[GIVEN REQUEST]:
Locate each row below that contains the string "State" with the same capitalization, and copy every such row in full.

Pointing data for screenshots

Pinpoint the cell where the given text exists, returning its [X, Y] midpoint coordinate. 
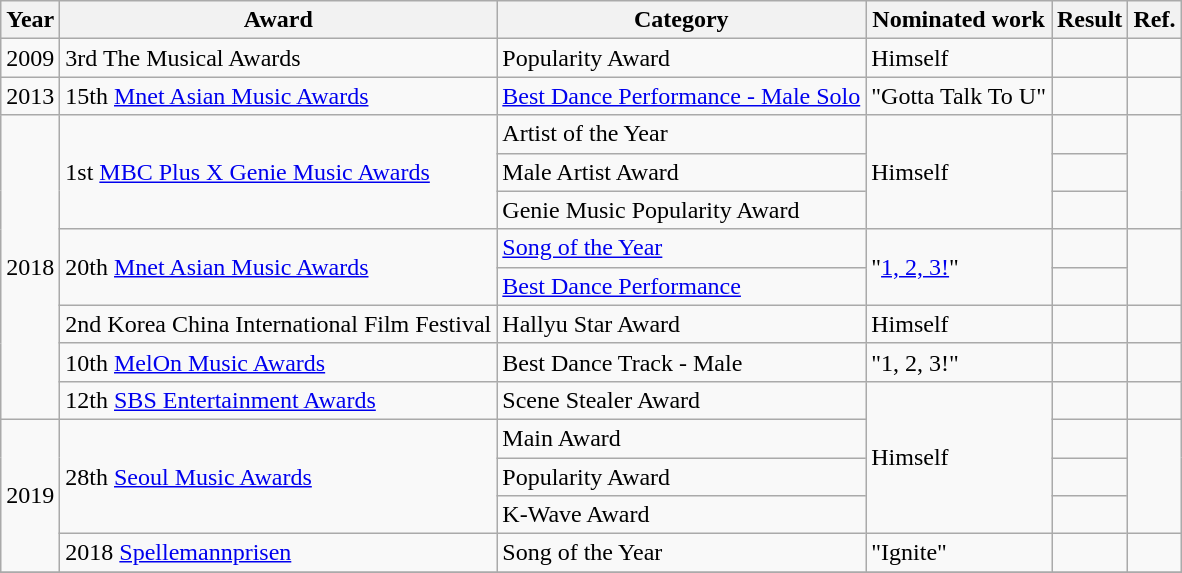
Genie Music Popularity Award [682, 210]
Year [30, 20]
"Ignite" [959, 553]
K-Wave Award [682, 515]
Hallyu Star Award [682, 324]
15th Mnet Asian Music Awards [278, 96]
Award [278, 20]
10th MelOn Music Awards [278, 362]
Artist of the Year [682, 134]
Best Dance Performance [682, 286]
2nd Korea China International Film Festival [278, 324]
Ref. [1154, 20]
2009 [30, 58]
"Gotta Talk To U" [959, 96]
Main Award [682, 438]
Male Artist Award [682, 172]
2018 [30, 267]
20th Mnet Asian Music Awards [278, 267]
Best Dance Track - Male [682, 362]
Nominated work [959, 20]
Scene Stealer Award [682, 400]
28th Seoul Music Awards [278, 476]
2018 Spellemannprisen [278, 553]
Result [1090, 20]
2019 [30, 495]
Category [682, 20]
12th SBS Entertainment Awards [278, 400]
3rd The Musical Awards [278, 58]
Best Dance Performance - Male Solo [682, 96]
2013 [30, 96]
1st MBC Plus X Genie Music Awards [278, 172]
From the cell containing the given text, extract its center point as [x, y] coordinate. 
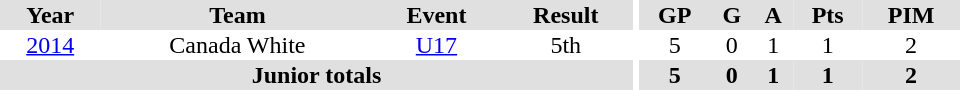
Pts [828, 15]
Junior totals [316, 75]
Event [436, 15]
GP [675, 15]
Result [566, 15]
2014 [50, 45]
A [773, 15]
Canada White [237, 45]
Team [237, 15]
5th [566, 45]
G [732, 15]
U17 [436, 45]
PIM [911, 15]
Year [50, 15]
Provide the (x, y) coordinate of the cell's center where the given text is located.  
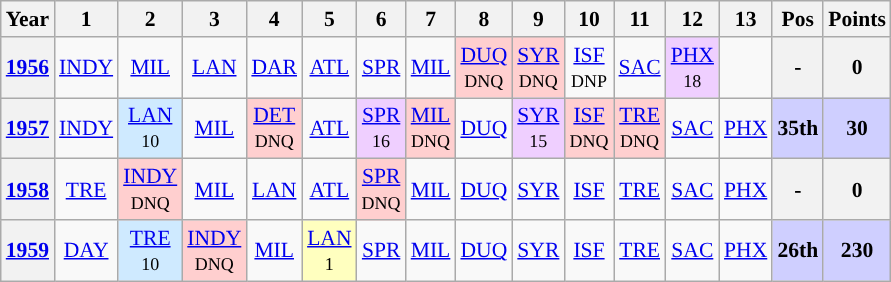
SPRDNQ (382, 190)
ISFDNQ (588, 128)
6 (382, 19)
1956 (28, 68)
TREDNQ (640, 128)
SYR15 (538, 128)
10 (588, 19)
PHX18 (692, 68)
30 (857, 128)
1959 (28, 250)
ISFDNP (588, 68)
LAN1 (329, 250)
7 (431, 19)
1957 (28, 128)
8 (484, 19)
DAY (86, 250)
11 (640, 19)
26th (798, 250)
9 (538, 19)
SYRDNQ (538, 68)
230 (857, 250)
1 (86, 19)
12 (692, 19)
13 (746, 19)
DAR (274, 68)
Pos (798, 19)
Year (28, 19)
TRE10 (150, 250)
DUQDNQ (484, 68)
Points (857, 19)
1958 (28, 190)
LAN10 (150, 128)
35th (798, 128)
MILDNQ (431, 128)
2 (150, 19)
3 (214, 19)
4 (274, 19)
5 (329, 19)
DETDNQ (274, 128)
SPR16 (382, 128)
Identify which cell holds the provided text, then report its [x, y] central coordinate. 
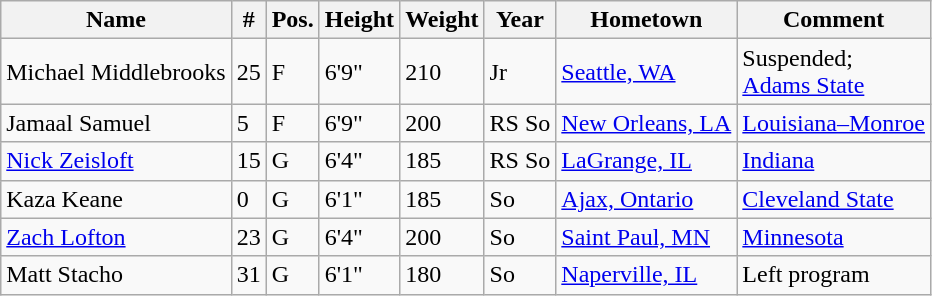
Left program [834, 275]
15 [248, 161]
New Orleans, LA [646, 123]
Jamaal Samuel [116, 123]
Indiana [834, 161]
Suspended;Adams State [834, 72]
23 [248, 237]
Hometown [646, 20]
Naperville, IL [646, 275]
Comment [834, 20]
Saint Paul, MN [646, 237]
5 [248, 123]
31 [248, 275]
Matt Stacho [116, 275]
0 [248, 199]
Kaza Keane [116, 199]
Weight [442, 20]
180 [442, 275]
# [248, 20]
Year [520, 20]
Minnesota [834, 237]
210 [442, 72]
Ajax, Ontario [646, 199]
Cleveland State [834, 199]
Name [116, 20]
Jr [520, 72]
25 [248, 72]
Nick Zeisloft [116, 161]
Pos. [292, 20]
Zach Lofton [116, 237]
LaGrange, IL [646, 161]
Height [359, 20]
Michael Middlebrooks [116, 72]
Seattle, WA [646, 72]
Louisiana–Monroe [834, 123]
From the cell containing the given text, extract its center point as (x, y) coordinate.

==

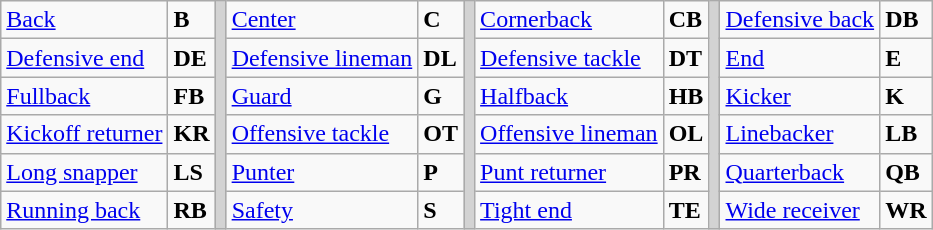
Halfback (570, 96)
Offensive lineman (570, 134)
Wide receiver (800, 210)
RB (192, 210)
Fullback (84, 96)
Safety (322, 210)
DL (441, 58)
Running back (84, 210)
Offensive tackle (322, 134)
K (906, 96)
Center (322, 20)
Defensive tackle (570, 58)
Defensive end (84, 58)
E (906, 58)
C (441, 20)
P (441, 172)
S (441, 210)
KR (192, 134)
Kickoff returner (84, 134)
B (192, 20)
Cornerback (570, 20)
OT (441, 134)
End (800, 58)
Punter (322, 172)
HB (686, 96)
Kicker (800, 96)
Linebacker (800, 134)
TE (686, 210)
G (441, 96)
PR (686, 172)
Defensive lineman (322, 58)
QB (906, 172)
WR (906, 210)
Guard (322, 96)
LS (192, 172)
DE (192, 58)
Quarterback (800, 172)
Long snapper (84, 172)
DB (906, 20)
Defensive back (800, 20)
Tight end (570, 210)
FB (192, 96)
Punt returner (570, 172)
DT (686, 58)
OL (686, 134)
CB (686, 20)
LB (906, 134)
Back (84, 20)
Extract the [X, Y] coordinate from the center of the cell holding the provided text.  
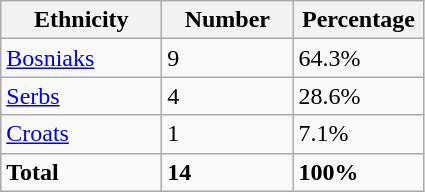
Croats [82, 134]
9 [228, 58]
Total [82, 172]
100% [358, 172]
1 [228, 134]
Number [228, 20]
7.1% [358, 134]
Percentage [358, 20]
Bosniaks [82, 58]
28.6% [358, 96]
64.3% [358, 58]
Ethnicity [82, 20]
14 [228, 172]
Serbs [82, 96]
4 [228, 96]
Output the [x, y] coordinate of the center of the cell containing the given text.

[RESULT FOR THIS TASK]:
Suspended;Adams State [834, 72]
Cleveland State [834, 199]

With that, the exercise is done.